> _WHAT TO WORK ON_
Your answer must match, word for word, the lines from the one holding "The tenedor [blanco]" through the final line below, with pictures excluded.

> _RECORDED INFORMATION_

'''

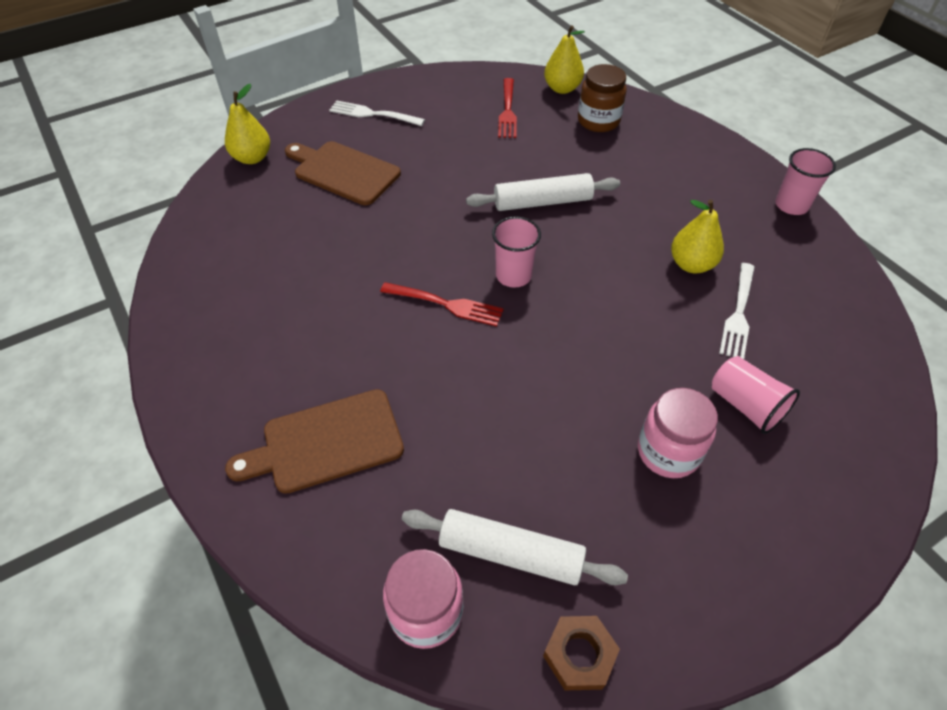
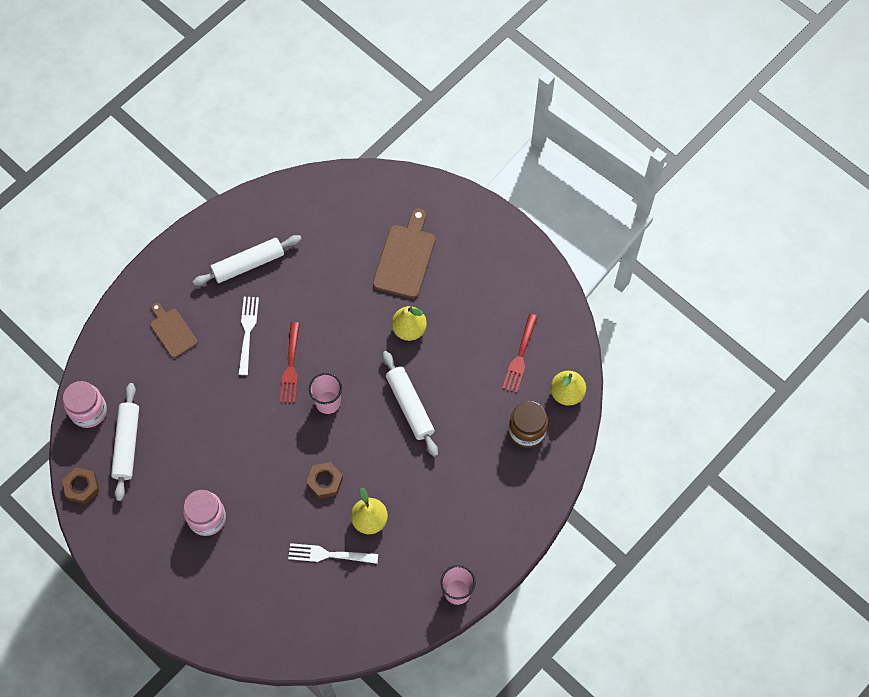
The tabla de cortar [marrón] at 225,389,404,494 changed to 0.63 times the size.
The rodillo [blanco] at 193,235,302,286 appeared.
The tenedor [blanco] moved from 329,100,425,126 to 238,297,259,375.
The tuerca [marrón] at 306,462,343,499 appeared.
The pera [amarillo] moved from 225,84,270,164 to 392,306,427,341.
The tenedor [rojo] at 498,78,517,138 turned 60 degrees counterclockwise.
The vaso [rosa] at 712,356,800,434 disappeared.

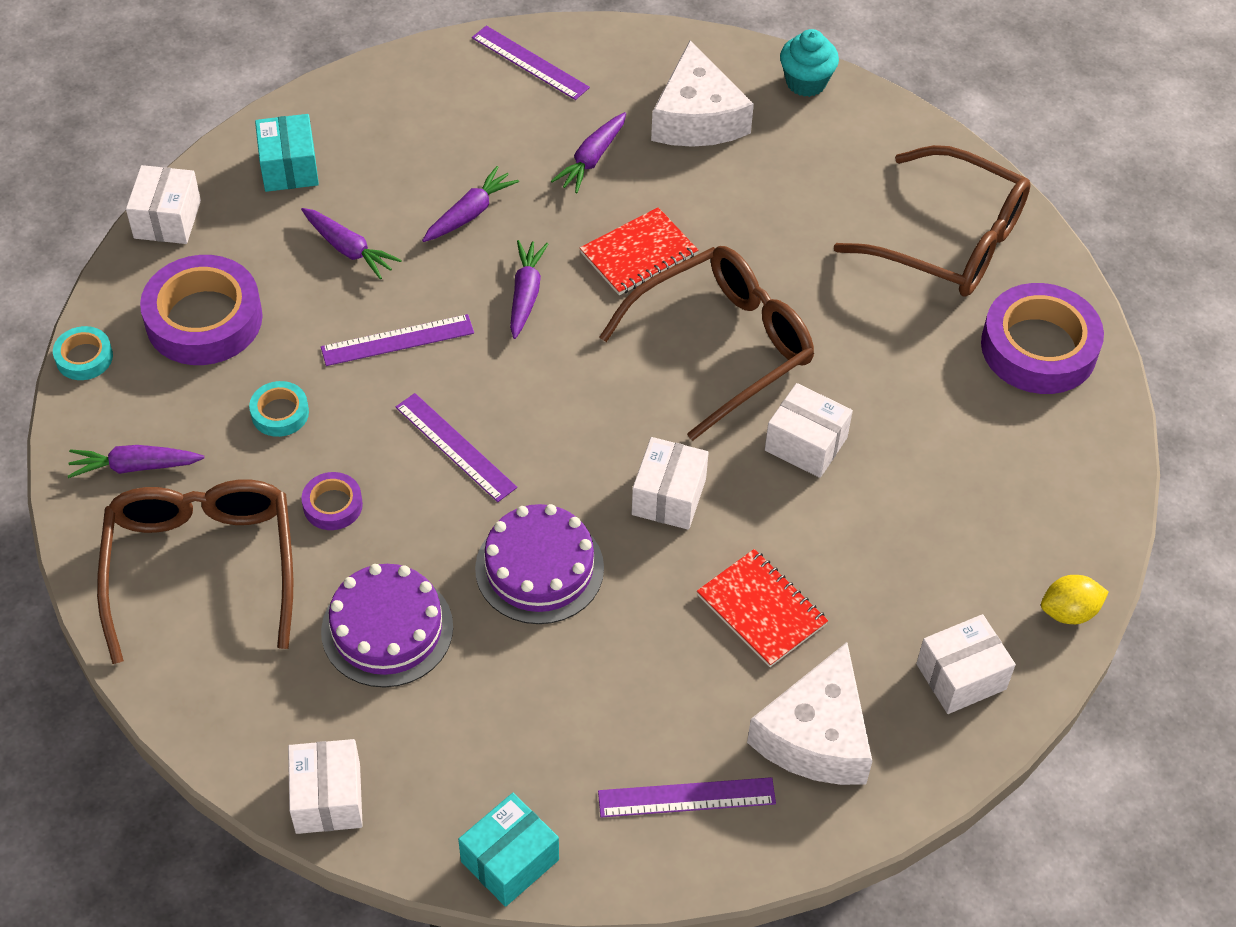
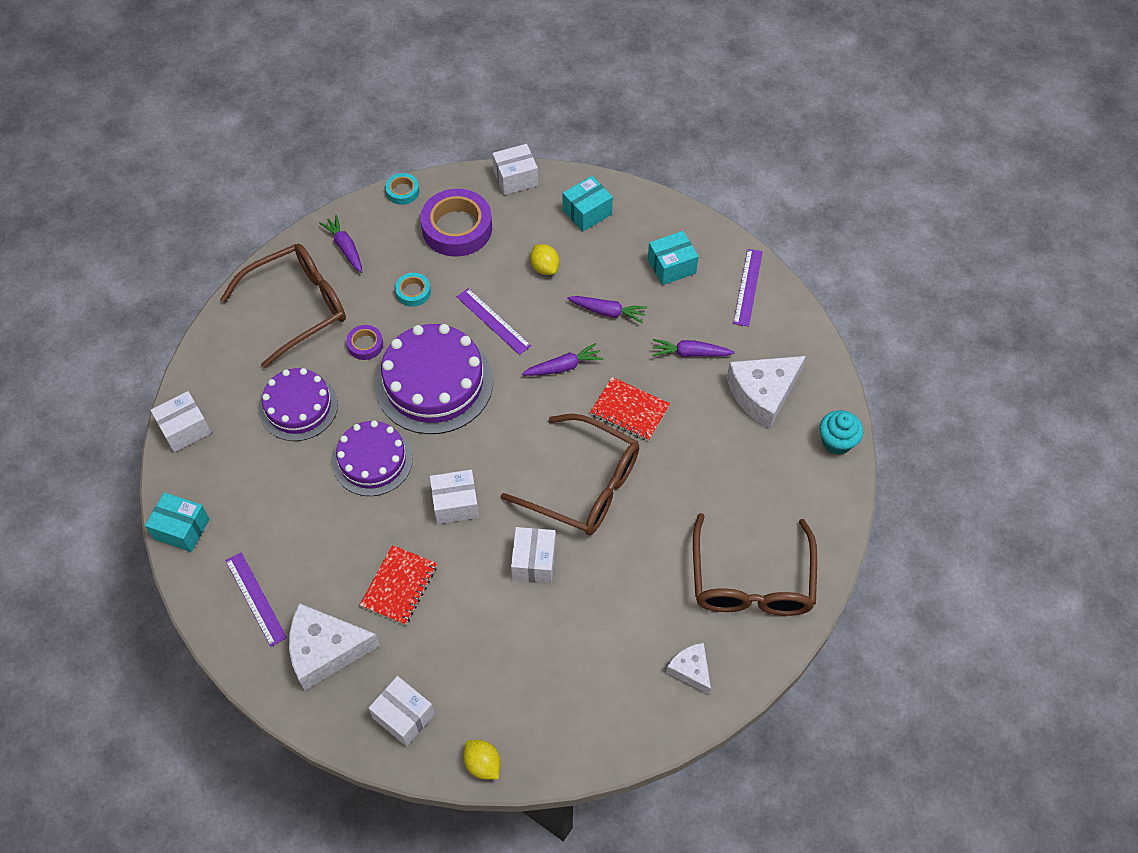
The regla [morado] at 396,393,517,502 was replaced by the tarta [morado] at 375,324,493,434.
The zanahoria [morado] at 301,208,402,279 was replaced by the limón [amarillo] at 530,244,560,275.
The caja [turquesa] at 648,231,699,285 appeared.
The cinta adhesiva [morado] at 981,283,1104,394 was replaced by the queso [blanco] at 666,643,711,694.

'''

> _RESULT OF THE TASK_
The tenedor [blanco] moved from 329,100,425,126 to 238,297,259,375.
The tuerca [marrón] at 306,462,343,499 appeared.
The pera [amarillo] moved from 225,84,270,164 to 392,306,427,341.
The tenedor [rojo] at 498,78,517,138 turned 60 degrees counterclockwise.
The vaso [rosa] at 712,356,800,434 disappeared.

The regla [morado] at 396,393,517,502 was replaced by the tarta [morado] at 375,324,493,434.
The zanahoria [morado] at 301,208,402,279 was replaced by the limón [amarillo] at 530,244,560,275.
The caja [turquesa] at 648,231,699,285 appeared.
The cinta adhesiva [morado] at 981,283,1104,394 was replaced by the queso [blanco] at 666,643,711,694.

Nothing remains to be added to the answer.